• PROBLEM STATEMENT: Search the records below for "degrees"; copy each line that has it.

• Collection entries:
::::::::::

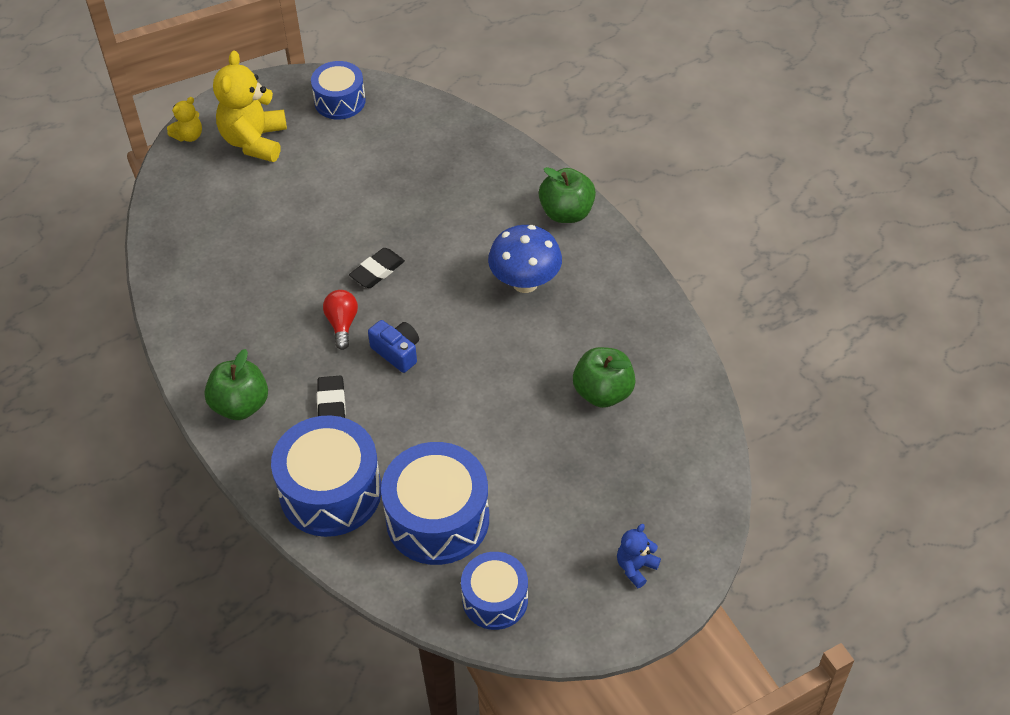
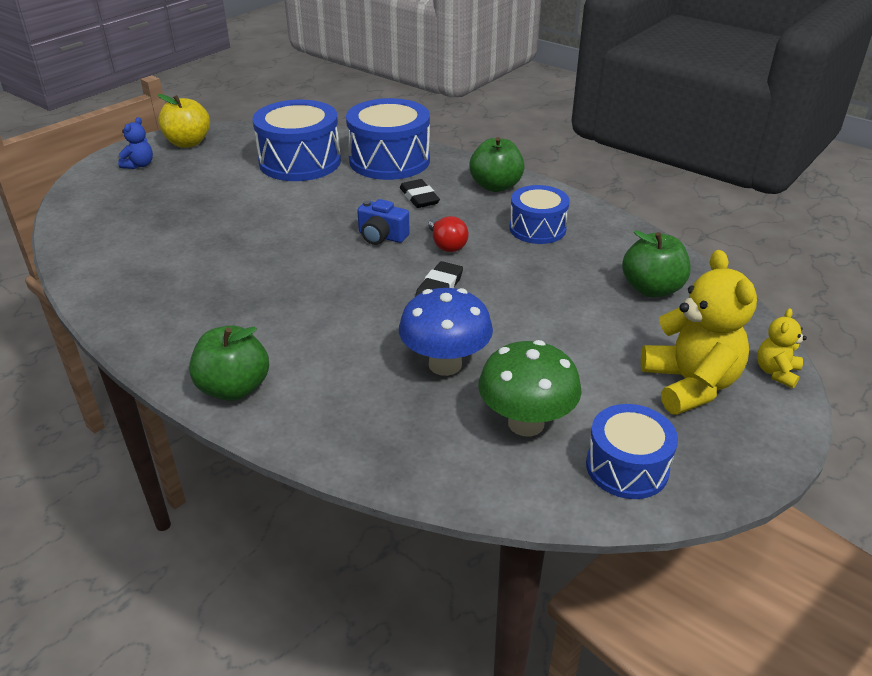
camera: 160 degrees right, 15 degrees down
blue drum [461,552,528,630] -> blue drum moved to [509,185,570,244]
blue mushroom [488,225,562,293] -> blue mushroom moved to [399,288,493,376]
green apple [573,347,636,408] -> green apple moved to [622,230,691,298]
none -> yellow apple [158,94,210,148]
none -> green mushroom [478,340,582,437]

::::::::::

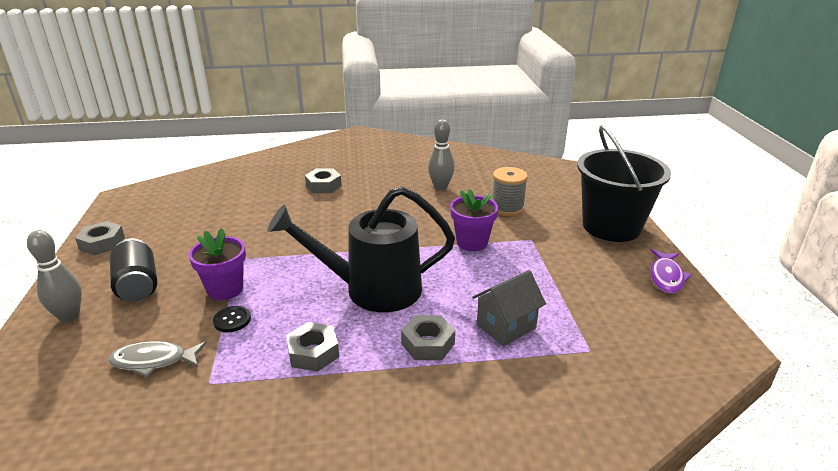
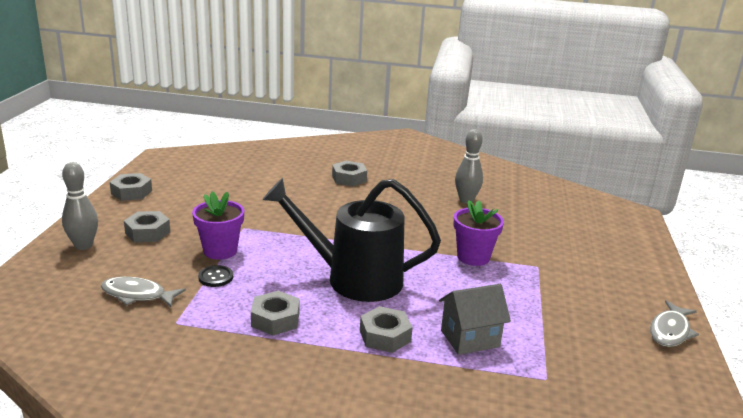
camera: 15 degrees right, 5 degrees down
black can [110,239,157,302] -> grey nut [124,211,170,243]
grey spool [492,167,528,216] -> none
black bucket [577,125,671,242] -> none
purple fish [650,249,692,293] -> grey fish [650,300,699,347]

::::::::::

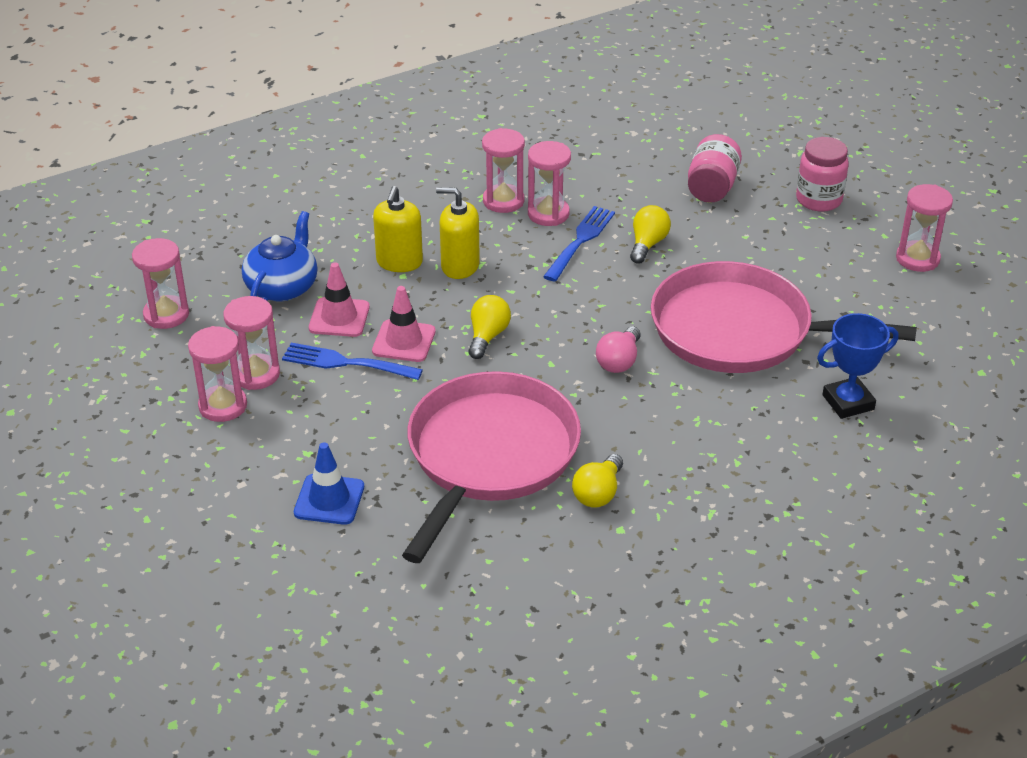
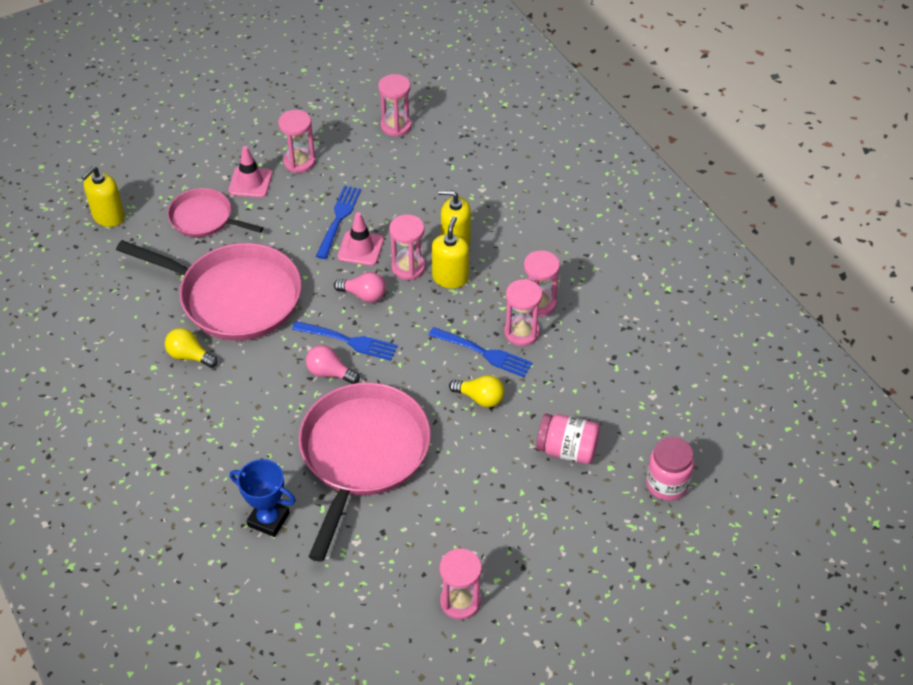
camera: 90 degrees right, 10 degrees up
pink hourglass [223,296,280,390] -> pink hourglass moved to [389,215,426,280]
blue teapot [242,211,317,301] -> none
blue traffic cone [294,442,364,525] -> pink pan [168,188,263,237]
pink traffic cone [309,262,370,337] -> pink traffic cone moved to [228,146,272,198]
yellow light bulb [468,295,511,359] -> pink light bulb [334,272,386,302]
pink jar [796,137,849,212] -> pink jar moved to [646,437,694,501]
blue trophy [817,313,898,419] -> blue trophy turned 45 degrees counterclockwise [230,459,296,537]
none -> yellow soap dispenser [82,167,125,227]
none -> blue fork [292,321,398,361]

::::::::::

• EXERCISE RESPONSE:
camera: 160 degrees right, 15 degrees down
camera: 15 degrees right, 5 degrees down
camera: 90 degrees right, 10 degrees up
blue trophy [817,313,898,419] -> blue trophy turned 45 degrees counterclockwise [230,459,296,537]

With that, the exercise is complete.